• [PROBLEM TO WORK ON]:
Format the rows below as a two-column CSV with the headers instruction and response. Give one line per row, with its text and its answer each in a single quoted field and line breaks replaced by spaces.

____ EXTRACTED DATA

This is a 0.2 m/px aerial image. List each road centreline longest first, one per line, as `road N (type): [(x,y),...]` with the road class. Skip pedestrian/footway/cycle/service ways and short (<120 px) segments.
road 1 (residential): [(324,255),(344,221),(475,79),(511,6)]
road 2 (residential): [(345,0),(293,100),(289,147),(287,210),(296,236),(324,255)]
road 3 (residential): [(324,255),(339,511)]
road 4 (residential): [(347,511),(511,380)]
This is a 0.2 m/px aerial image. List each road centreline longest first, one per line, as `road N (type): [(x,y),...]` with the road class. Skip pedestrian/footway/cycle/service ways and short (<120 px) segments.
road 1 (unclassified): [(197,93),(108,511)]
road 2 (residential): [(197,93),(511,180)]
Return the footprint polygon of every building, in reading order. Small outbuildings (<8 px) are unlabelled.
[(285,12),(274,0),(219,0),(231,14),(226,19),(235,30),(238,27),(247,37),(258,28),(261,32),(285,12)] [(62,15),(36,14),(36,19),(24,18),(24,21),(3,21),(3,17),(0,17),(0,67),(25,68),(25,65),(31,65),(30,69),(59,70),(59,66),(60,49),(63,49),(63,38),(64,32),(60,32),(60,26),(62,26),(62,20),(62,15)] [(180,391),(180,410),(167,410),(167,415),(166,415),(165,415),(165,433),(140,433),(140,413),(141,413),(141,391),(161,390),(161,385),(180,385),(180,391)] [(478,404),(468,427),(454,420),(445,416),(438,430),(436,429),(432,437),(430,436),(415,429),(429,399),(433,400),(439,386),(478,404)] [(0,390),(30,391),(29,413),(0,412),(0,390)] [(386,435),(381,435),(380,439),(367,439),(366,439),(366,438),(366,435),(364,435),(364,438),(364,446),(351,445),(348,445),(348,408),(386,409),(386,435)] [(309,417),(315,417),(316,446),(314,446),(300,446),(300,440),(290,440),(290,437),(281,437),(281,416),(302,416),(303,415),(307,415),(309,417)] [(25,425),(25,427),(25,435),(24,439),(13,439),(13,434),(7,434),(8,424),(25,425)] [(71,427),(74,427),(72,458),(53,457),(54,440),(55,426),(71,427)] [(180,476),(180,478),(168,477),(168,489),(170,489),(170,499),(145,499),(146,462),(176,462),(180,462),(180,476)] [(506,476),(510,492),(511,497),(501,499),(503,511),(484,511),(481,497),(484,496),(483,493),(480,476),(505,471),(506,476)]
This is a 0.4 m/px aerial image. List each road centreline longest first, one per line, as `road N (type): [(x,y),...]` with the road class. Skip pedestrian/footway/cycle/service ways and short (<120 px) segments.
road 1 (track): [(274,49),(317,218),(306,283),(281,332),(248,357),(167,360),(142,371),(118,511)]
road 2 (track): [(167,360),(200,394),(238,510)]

________

• [ANSWER FOR THIS EXERCISE]:
instruction,response
"This is a 0.2 m/px aerial image. List each road centreline longest first, one per line, as `road N (type): [(x,y),...]` with the road class. Skip pedestrian/footway/cycle/service ways and short (<120 px) segments.","road 1 (residential): [(324,255),(344,221),(475,79),(511,6)] road 2 (residential): [(345,0),(293,100),(289,147),(287,210),(296,236),(324,255)] road 3 (residential): [(324,255),(339,511)] road 4 (residential): [(347,511),(511,380)]"
"This is a 0.2 m/px aerial image. List each road centreline longest first, one per line, as `road N (type): [(x,y),...]` with the road class. Skip pedestrian/footway/cycle/service ways and short (<120 px) segments.","road 1 (unclassified): [(197,93),(108,511)] road 2 (residential): [(197,93),(511,180)]"
"Return the footprint polygon of every building, in reading order. Small outbuildings (<8 px) are unlabelled.","[(285,12),(274,0),(219,0),(231,14),(226,19),(235,30),(238,27),(247,37),(258,28),(261,32),(285,12)] [(62,15),(36,14),(36,19),(24,18),(24,21),(3,21),(3,17),(0,17),(0,67),(25,68),(25,65),(31,65),(30,69),(59,70),(59,66),(60,49),(63,49),(63,38),(64,32),(60,32),(60,26),(62,26),(62,20),(62,15)] [(180,391),(180,410),(167,410),(167,415),(166,415),(165,415),(165,433),(140,433),(140,413),(141,413),(141,391),(161,390),(161,385),(180,385),(180,391)] [(478,404),(468,427),(454,420),(445,416),(438,430),(436,429),(432,437),(430,436),(415,429),(429,399),(433,400),(439,386),(478,404)] [(0,390),(30,391),(29,413),(0,412),(0,390)] [(386,435),(381,435),(380,439),(367,439),(366,439),(366,438),(366,435),(364,435),(364,438),(364,446),(351,445),(348,445),(348,408),(386,409),(386,435)] [(309,417),(315,417),(316,446),(314,446),(300,446),(300,440),(290,440),(290,437),(281,437),(281,416),(302,416),(303,415),(307,415),(309,417)] [(25,425),(25,427),(25,435),(24,439),(13,439),(13,434),(7,434),(8,424),(25,425)] [(71,427),(74,427),(72,458),(53,457),(54,440),(55,426),(71,427)] [(180,476),(180,478),(168,477),(168,489),(170,489),(170,499),(145,499),(146,462),(176,462),(180,462),(180,476)] [(506,476),(510,492),(511,497),(501,499),(503,511),(484,511),(481,497),(484,496),(483,493),(480,476),(505,471),(506,476)]"
"This is a 0.4 m/px aerial image. List each road centreline longest first, one per line, as `road N (type): [(x,y),...]` with the road class. Skip pedestrian/footway/cycle/service ways and short (<120 px) segments.","road 1 (track): [(274,49),(317,218),(306,283),(281,332),(248,357),(167,360),(142,371),(118,511)] road 2 (track): [(167,360),(200,394),(238,510)]"